---- Entries provided

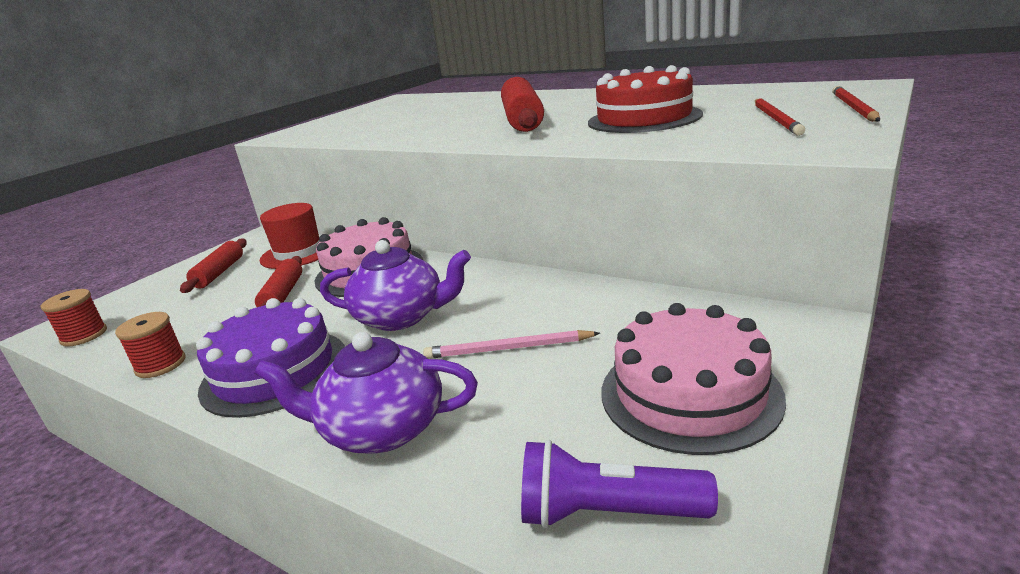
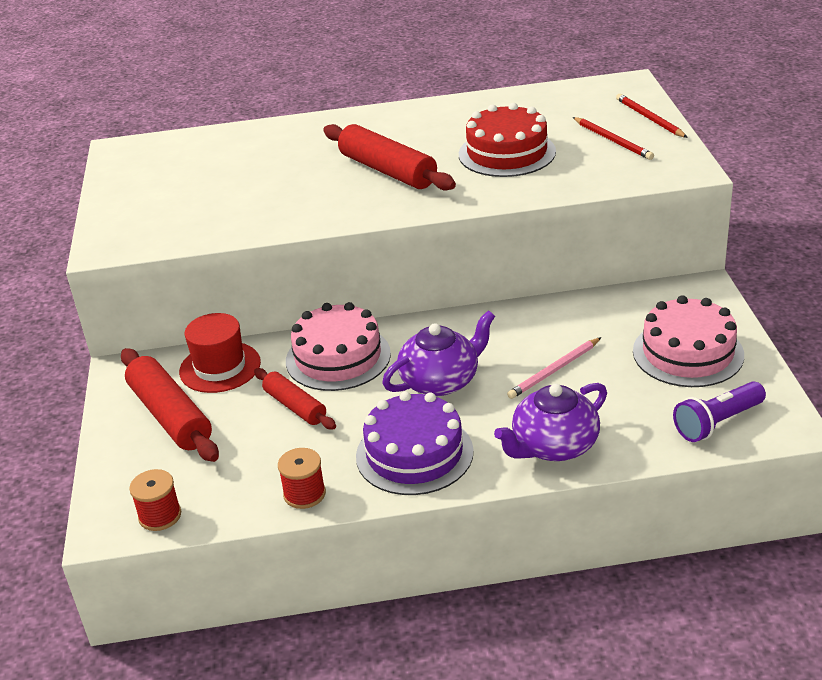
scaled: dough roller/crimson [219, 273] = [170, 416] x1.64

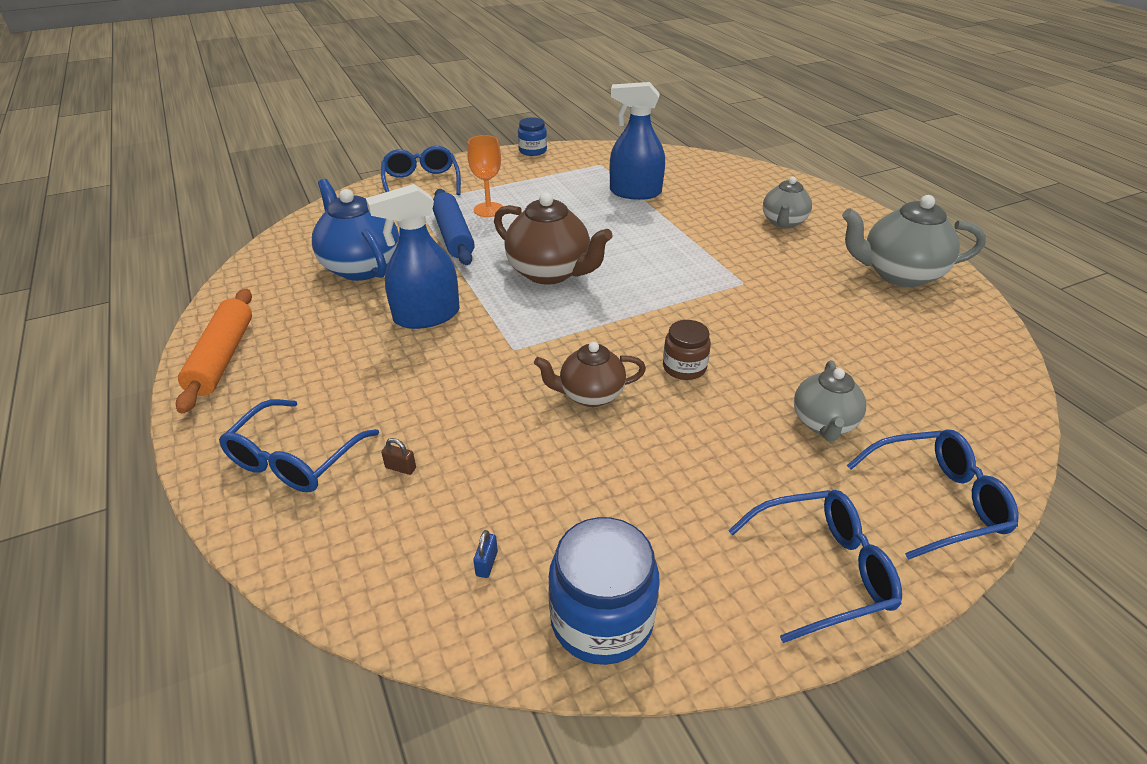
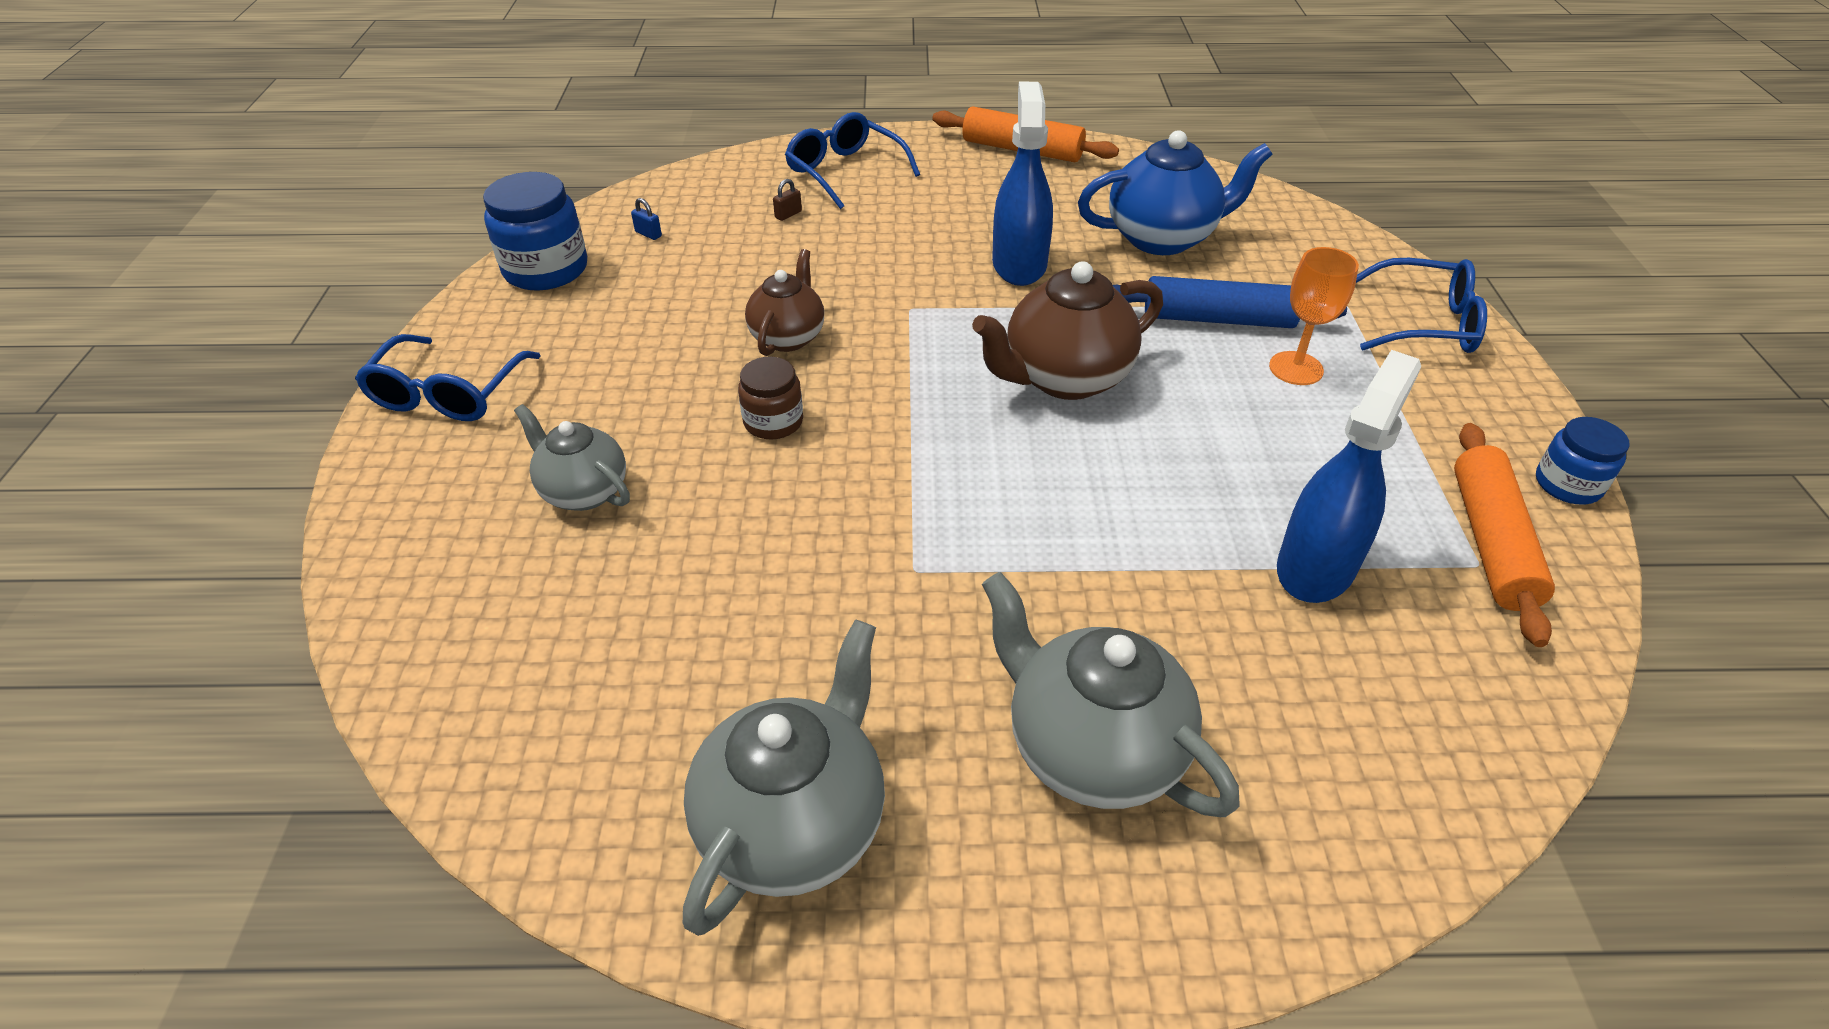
gone: eyeglasses/cobalt [937, 501]
new: dough roller/orange [1490, 542]
scaled: tea pot/ash-grey [783, 222] = [1092, 749] x1.60

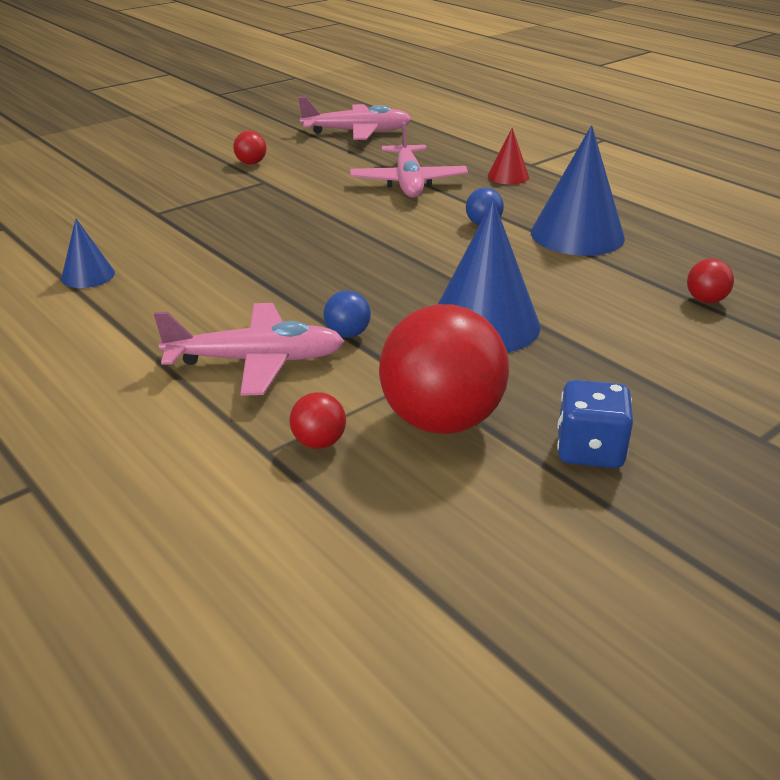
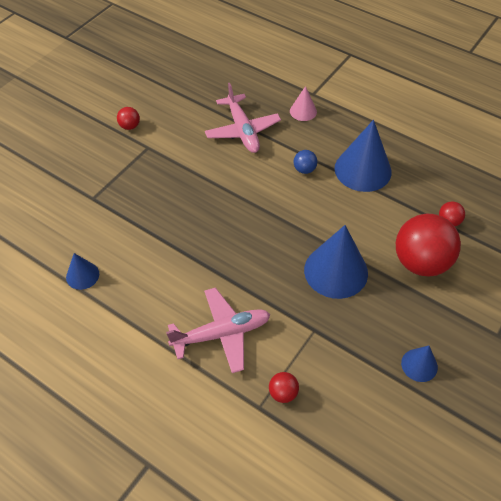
gone: aeroplane/pink [357, 132]; play ball/cobalt [347, 334]
shifted: play ball/crimson [441, 421] to [420, 262]
swapped: dice/cobalt [589, 450] to solid cone/cobalt [419, 365]
repainted: solid cone/crimson [508, 176] to solid cone/pink [303, 111]

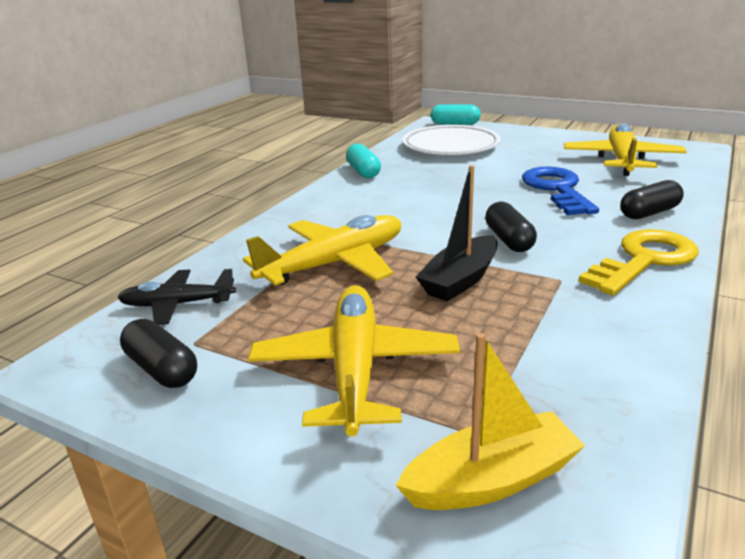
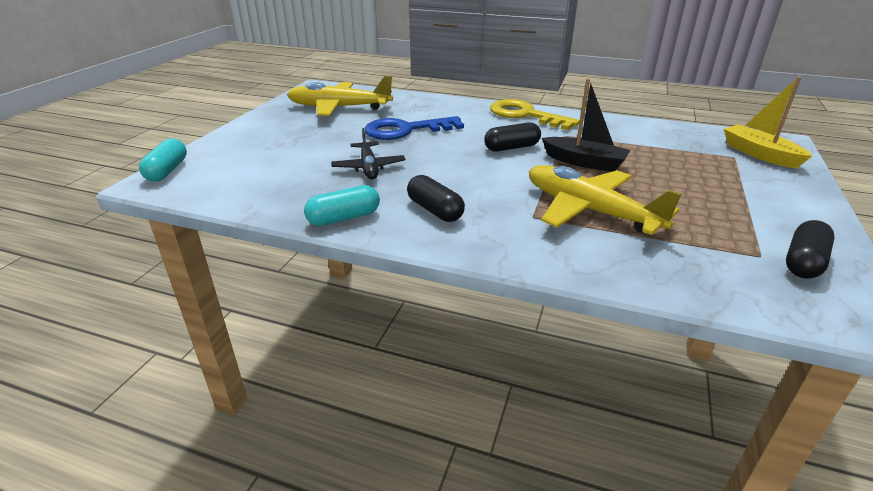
gone: aeroplane/bright yellow [355, 369]; dinner plate/pure white [450, 146]
shifted: aeroplane/black [178, 304] to [368, 167]; capsule/black [649, 213] to [435, 210]

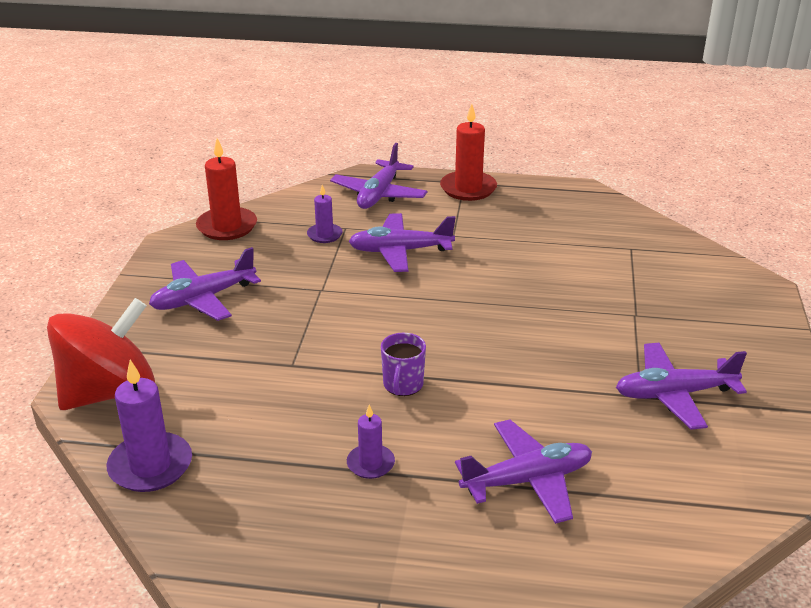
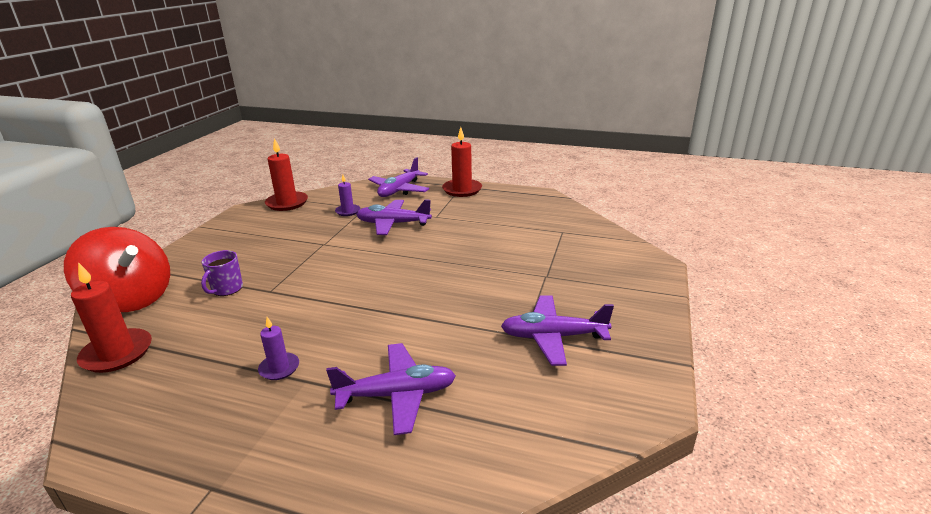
gone: aeroplane/royal purple [203, 298]
shifted: tea mug/royal purple [403, 385] to [227, 289]
repainted: candle/royal purple [150, 466] to candle/crimson [117, 353]
rotated: spinning top/crimson [109, 392] = [131, 299] 60 degrees clockwise

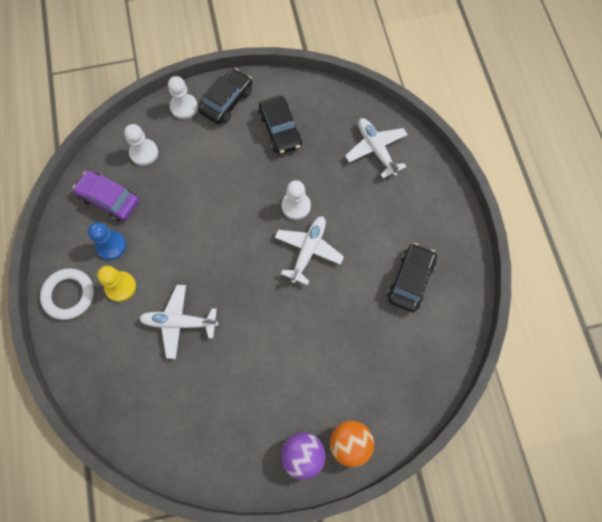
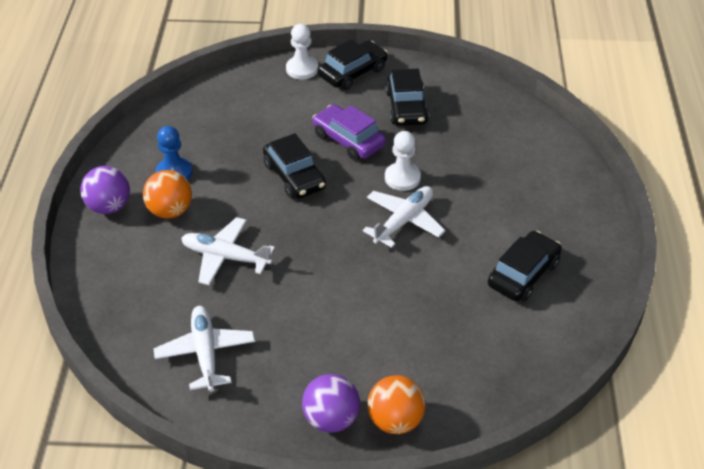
gone: chess pawn/pure white [144, 153]
new: car/black [294, 176]
shifted: car/royal purple [109, 199] to [348, 140]; aeroplane/pure white [376, 149] to [205, 352]
swapped: ring/pure white [69, 295] to play ball/royal purple [109, 207]; chess pawn/bright yellow [120, 287] to play ball/orange [170, 211]

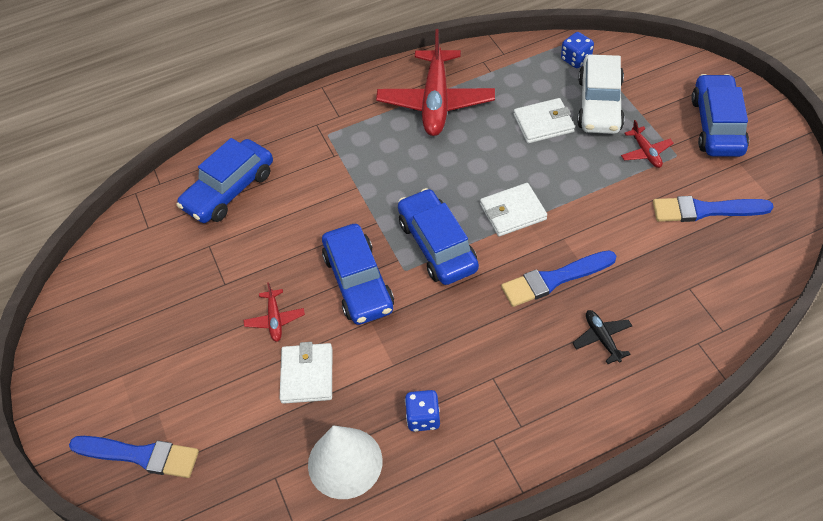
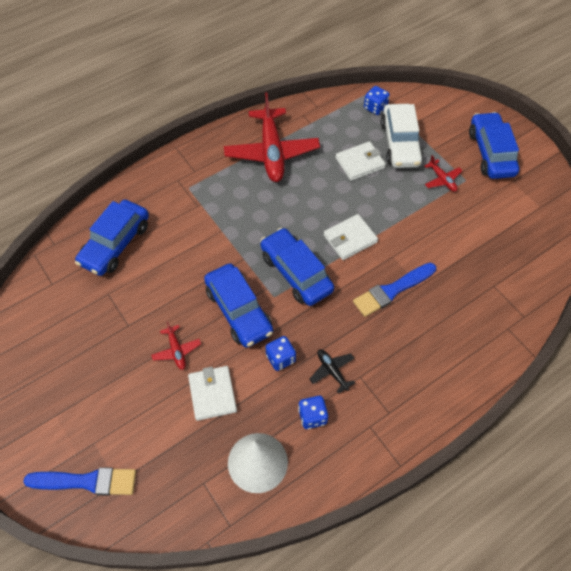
gone: brush/cobalt [705, 210]
new: dice/cobalt [280, 358]
shifted: aeroplane/black [602, 338] to [332, 371]

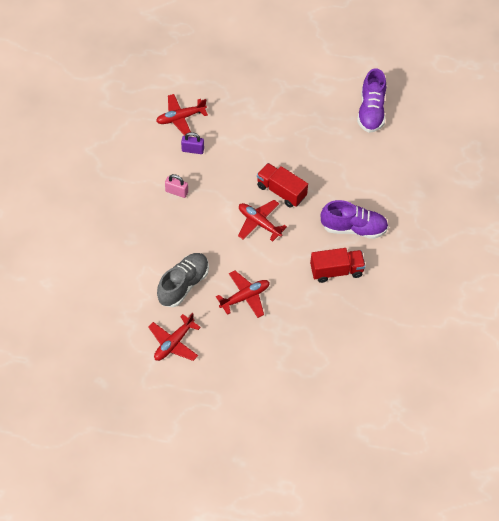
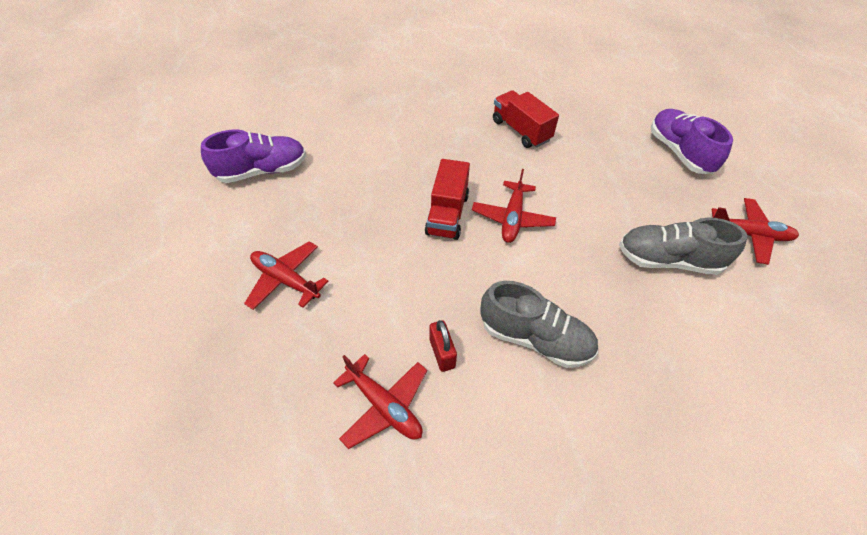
shifted: aeroplane/crimson [245, 297] to [286, 280]; lace-up shoe/royal purple [353, 228] to [679, 152]
swapped: padlock/pink [176, 192] to lace-up shoe/ash-grey [535, 338]
repainted: padlock/royal purple [192, 150] to padlock/crimson [442, 353]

--------

■ Task details
Give back exactly the lines from the top of the records to the line containing "swapped: padlock/pink [176, 192]", both included, and no pictures.

■ Answer section
scaled: dough roller/crimson [219, 273] = [170, 416] x1.64

gone: eyeglasses/cobalt [937, 501]
new: dough roller/orange [1490, 542]
scaled: tea pot/ash-grey [783, 222] = [1092, 749] x1.60

gone: aeroplane/pink [357, 132]; play ball/cobalt [347, 334]
shifted: play ball/crimson [441, 421] to [420, 262]
swapped: dice/cobalt [589, 450] to solid cone/cobalt [419, 365]
repainted: solid cone/crimson [508, 176] to solid cone/pink [303, 111]

gone: aeroplane/bright yellow [355, 369]; dinner plate/pure white [450, 146]
shifted: aeroplane/black [178, 304] to [368, 167]; capsule/black [649, 213] to [435, 210]

gone: aeroplane/royal purple [203, 298]
shifted: tea mug/royal purple [403, 385] to [227, 289]
repainted: candle/royal purple [150, 466] to candle/crimson [117, 353]
rotated: spinning top/crimson [109, 392] = [131, 299] 60 degrees clockwise

gone: chess pawn/pure white [144, 153]
new: car/black [294, 176]
shifted: car/royal purple [109, 199] to [348, 140]; aeroplane/pure white [376, 149] to [205, 352]
swapped: ring/pure white [69, 295] to play ball/royal purple [109, 207]; chess pawn/bright yellow [120, 287] to play ball/orange [170, 211]

gone: brush/cobalt [705, 210]
new: dice/cobalt [280, 358]
shifted: aeroplane/black [602, 338] to [332, 371]

shifted: aeroplane/crimson [245, 297] to [286, 280]; lace-up shoe/royal purple [353, 228] to [679, 152]
swapped: padlock/pink [176, 192] to lace-up shoe/ash-grey [535, 338]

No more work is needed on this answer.